## WHAT IS EXPECTED
For this exercise, return all the data word for word, with images left out.

## THE INPUT
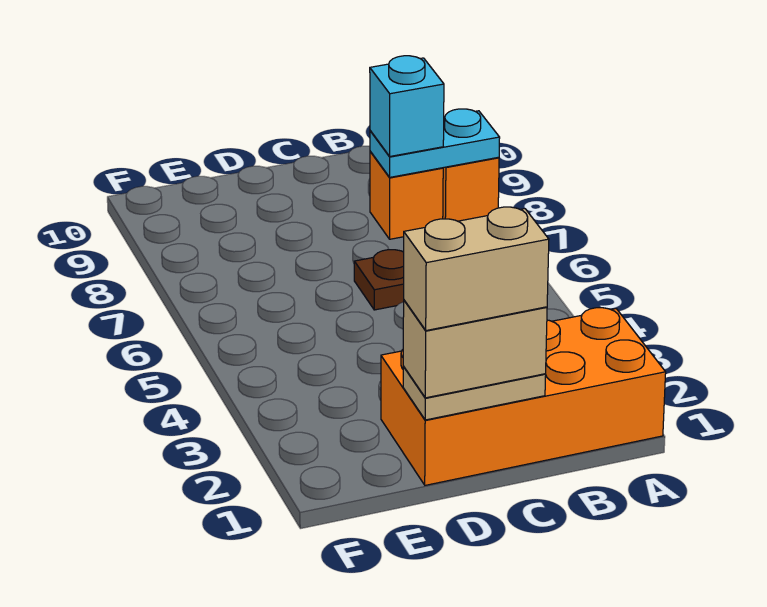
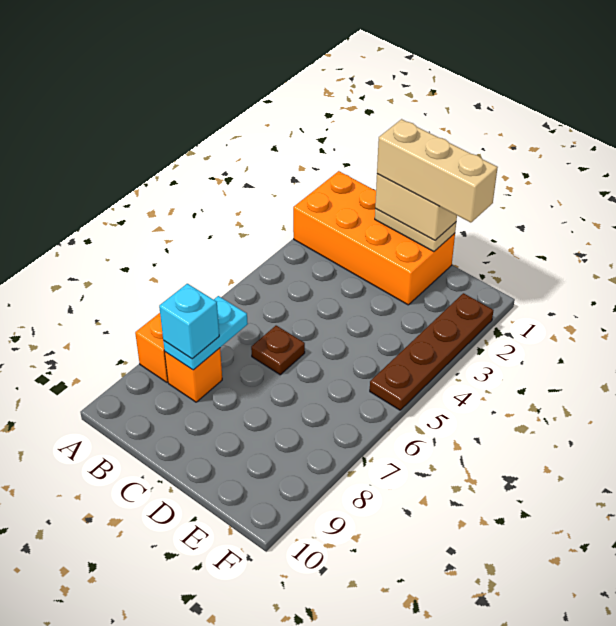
cyan 1x2 plate [370,109,500,177] -> cyan 1x2 plate turned to [163,296,248,370]
tan 1x2 brick [404,207,549,331] -> tan 1x3 brick [377,119,498,223]
none -> brown 1x4 plate [370,293,494,410]

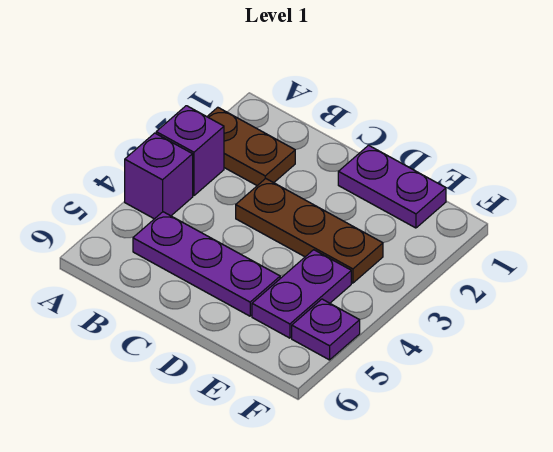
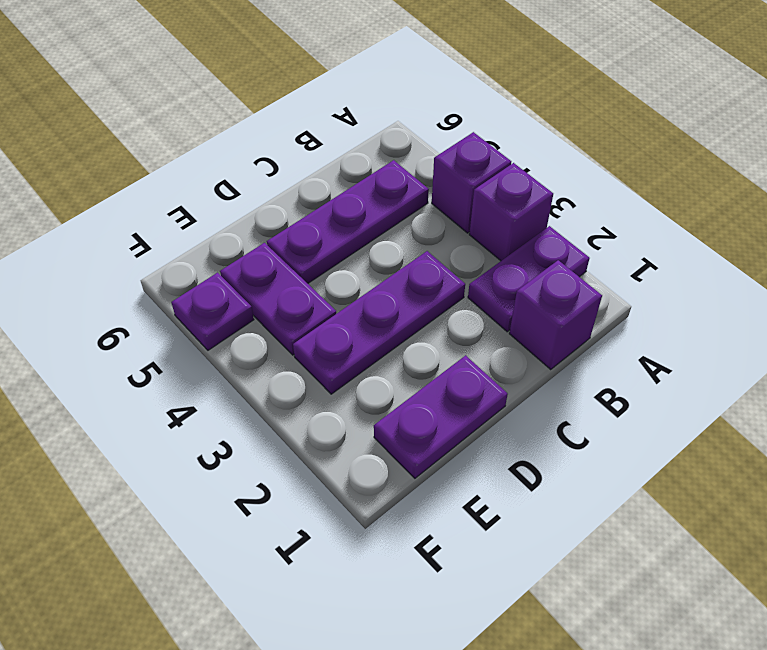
brown 1x2 plate [207,107,295,186] -> purple 1x2 plate [468,226,590,332]
none -> purple 1x1 brick [509,260,602,370]
brown 1x3 plate [236,179,383,283] -> purple 1x3 plate [293,251,465,394]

## OUTPUT FOR THIS EXERCISE
cyan 1x2 plate [370,109,500,177] -> cyan 1x2 plate turned to [163,296,248,370]
tan 1x2 brick [404,207,549,331] -> tan 1x3 brick [377,119,498,223]
none -> brown 1x4 plate [370,293,494,410]

brown 1x2 plate [207,107,295,186] -> purple 1x2 plate [468,226,590,332]
none -> purple 1x1 brick [509,260,602,370]
brown 1x3 plate [236,179,383,283] -> purple 1x3 plate [293,251,465,394]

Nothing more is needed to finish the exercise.